◆ What this task involves
Only the count is wanted here: how many lines of the entries hold the string "plate"?

◆ Source data
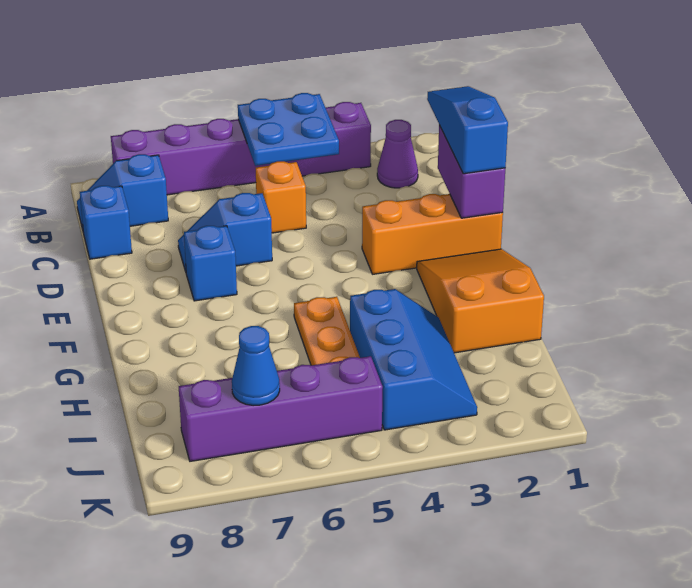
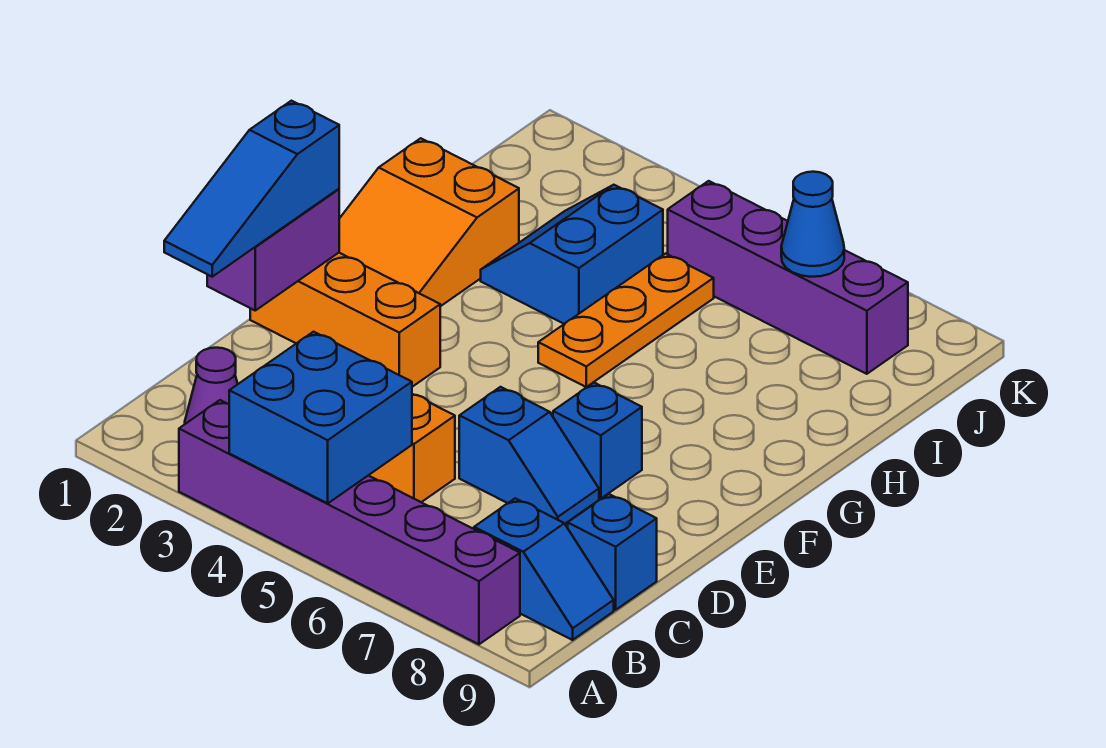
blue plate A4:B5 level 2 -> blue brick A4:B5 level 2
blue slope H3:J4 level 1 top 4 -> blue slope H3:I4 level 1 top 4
--
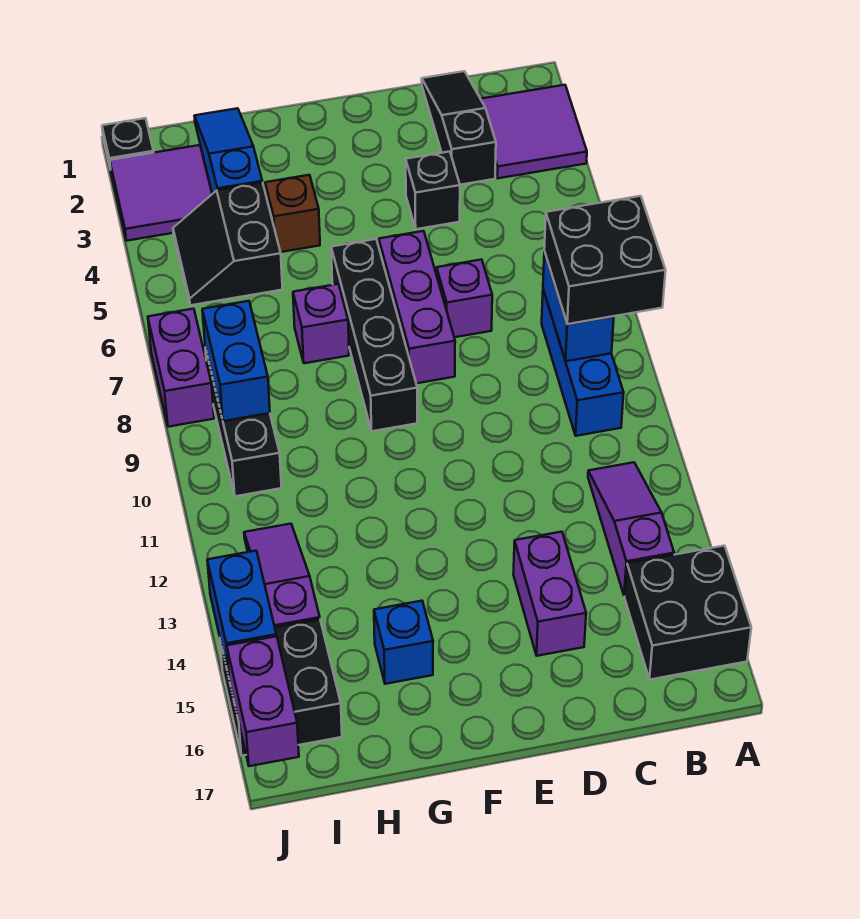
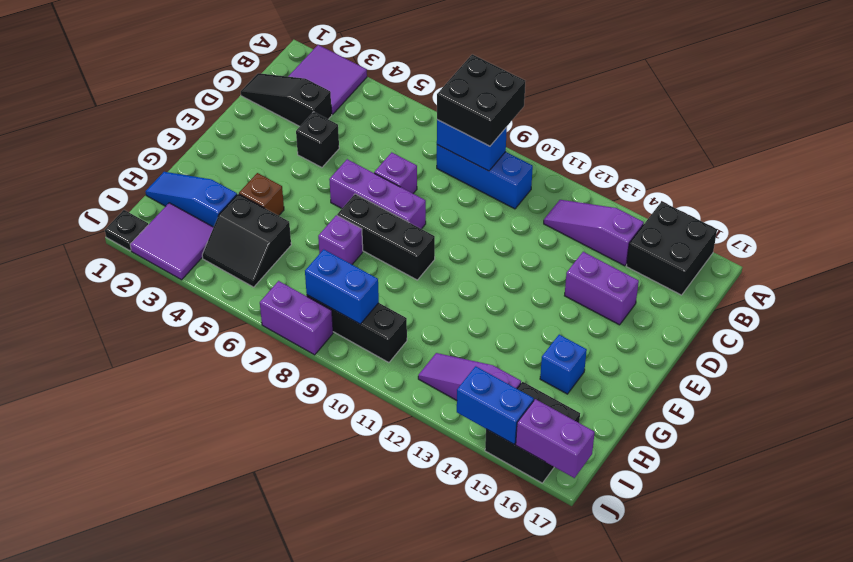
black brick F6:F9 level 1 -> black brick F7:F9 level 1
---
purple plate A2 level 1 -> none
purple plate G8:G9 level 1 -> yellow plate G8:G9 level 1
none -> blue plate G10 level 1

◆ Solution for this problem
4